## What is asked
Can you repeat, word for word, the lines between the one holding "Question: The camera" and the one holding "Answer: (B)", inclusive?
━━━━━ Records for this exercise ━━━━━
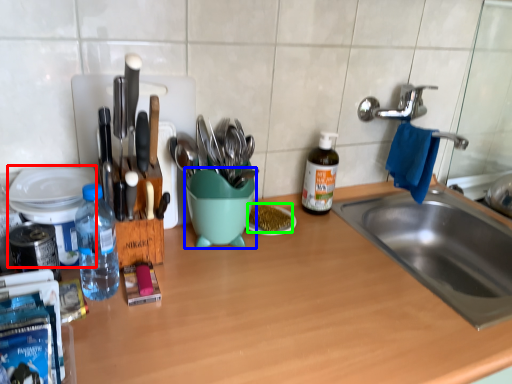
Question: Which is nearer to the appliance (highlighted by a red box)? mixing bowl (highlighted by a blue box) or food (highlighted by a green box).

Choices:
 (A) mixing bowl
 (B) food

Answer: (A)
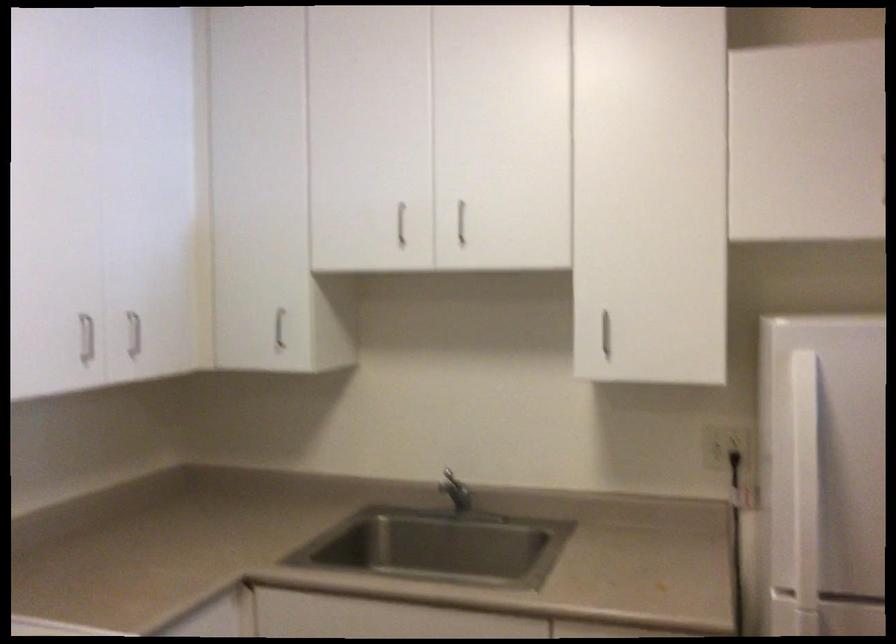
━━━━━
━━━━━ Records for this exercise ━━━━━
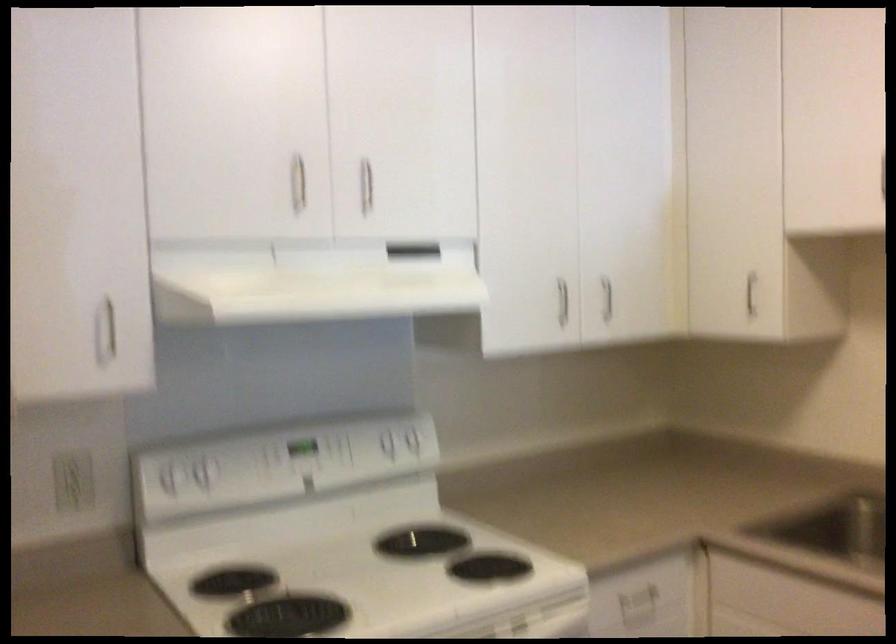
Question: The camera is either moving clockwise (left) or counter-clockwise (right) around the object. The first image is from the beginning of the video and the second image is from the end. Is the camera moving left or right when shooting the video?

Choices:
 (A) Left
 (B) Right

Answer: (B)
━━━━━
## Task result
Question: The camera is either moving clockwise (left) or counter-clockwise (right) around the object. The first image is from the beginning of the video and the second image is from the end. Is the camera moving left or right when shooting the video?

Choices:
 (A) Left
 (B) Right

Answer: (B)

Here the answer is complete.